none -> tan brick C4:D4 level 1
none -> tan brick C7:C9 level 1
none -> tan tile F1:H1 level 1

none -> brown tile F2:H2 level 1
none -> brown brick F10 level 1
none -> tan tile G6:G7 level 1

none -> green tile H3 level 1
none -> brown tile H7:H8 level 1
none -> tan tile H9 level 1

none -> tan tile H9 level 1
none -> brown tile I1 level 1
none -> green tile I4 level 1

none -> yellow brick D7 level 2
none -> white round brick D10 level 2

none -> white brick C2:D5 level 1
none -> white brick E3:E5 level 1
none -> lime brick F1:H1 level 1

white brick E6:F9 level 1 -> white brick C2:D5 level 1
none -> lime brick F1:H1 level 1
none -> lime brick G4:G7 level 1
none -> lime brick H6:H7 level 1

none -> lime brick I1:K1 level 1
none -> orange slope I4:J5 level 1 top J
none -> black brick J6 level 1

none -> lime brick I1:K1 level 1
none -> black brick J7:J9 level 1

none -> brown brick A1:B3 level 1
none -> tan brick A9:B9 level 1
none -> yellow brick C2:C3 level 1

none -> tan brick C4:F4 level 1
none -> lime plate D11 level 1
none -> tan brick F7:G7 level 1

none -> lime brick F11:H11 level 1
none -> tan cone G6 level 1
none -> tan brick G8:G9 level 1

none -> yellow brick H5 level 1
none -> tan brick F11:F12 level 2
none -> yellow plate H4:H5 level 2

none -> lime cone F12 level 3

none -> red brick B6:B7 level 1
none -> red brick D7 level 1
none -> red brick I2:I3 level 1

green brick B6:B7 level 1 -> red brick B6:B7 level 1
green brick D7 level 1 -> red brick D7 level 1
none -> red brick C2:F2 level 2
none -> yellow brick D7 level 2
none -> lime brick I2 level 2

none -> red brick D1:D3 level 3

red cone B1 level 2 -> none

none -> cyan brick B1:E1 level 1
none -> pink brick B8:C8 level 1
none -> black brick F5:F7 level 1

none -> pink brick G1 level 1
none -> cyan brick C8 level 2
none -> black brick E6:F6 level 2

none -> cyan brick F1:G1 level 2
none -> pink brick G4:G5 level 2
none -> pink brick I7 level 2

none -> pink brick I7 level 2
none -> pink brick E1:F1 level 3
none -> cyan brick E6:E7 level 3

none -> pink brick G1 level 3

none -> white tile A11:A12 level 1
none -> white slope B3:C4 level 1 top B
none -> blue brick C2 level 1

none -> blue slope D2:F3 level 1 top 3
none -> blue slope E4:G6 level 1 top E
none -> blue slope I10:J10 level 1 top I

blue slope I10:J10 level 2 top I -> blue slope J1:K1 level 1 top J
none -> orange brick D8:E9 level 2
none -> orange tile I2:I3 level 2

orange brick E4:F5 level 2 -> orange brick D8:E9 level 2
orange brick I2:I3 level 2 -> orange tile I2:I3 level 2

What you need to do> The data above is to be given again, with every line exact.

Response for this exercise>
none -> tan brick C4:D4 level 1
none -> tan brick C7:C9 level 1
none -> tan tile F1:H1 level 1

none -> brown tile F2:H2 level 1
none -> brown brick F10 level 1
none -> tan tile G6:G7 level 1

none -> green tile H3 level 1
none -> brown tile H7:H8 level 1
none -> tan tile H9 level 1

none -> tan tile H9 level 1
none -> brown tile I1 level 1
none -> green tile I4 level 1

none -> yellow brick D7 level 2
none -> white round brick D10 level 2

none -> white brick C2:D5 level 1
none -> white brick E3:E5 level 1
none -> lime brick F1:H1 level 1

white brick E6:F9 level 1 -> white brick C2:D5 level 1
none -> lime brick F1:H1 level 1
none -> lime brick G4:G7 level 1
none -> lime brick H6:H7 level 1

none -> lime brick I1:K1 level 1
none -> orange slope I4:J5 level 1 top J
none -> black brick J6 level 1

none -> lime brick I1:K1 level 1
none -> black brick J7:J9 level 1

none -> brown brick A1:B3 level 1
none -> tan brick A9:B9 level 1
none -> yellow brick C2:C3 level 1

none -> tan brick C4:F4 level 1
none -> lime plate D11 level 1
none -> tan brick F7:G7 level 1

none -> lime brick F11:H11 level 1
none -> tan cone G6 level 1
none -> tan brick G8:G9 level 1

none -> yellow brick H5 level 1
none -> tan brick F11:F12 level 2
none -> yellow plate H4:H5 level 2

none -> lime cone F12 level 3

none -> red brick B6:B7 level 1
none -> red brick D7 level 1
none -> red brick I2:I3 level 1

green brick B6:B7 level 1 -> red brick B6:B7 level 1
green brick D7 level 1 -> red brick D7 level 1
none -> red brick C2:F2 level 2
none -> yellow brick D7 level 2
none -> lime brick I2 level 2

none -> red brick D1:D3 level 3

red cone B1 level 2 -> none

none -> cyan brick B1:E1 level 1
none -> pink brick B8:C8 level 1
none -> black brick F5:F7 level 1

none -> pink brick G1 level 1
none -> cyan brick C8 level 2
none -> black brick E6:F6 level 2

none -> cyan brick F1:G1 level 2
none -> pink brick G4:G5 level 2
none -> pink brick I7 level 2

none -> pink brick I7 level 2
none -> pink brick E1:F1 level 3
none -> cyan brick E6:E7 level 3

none -> pink brick G1 level 3

none -> white tile A11:A12 level 1
none -> white slope B3:C4 level 1 top B
none -> blue brick C2 level 1

none -> blue slope D2:F3 level 1 top 3
none -> blue slope E4:G6 level 1 top E
none -> blue slope I10:J10 level 1 top I

blue slope I10:J10 level 2 top I -> blue slope J1:K1 level 1 top J
none -> orange brick D8:E9 level 2
none -> orange tile I2:I3 level 2

orange brick E4:F5 level 2 -> orange brick D8:E9 level 2
orange brick I2:I3 level 2 -> orange tile I2:I3 level 2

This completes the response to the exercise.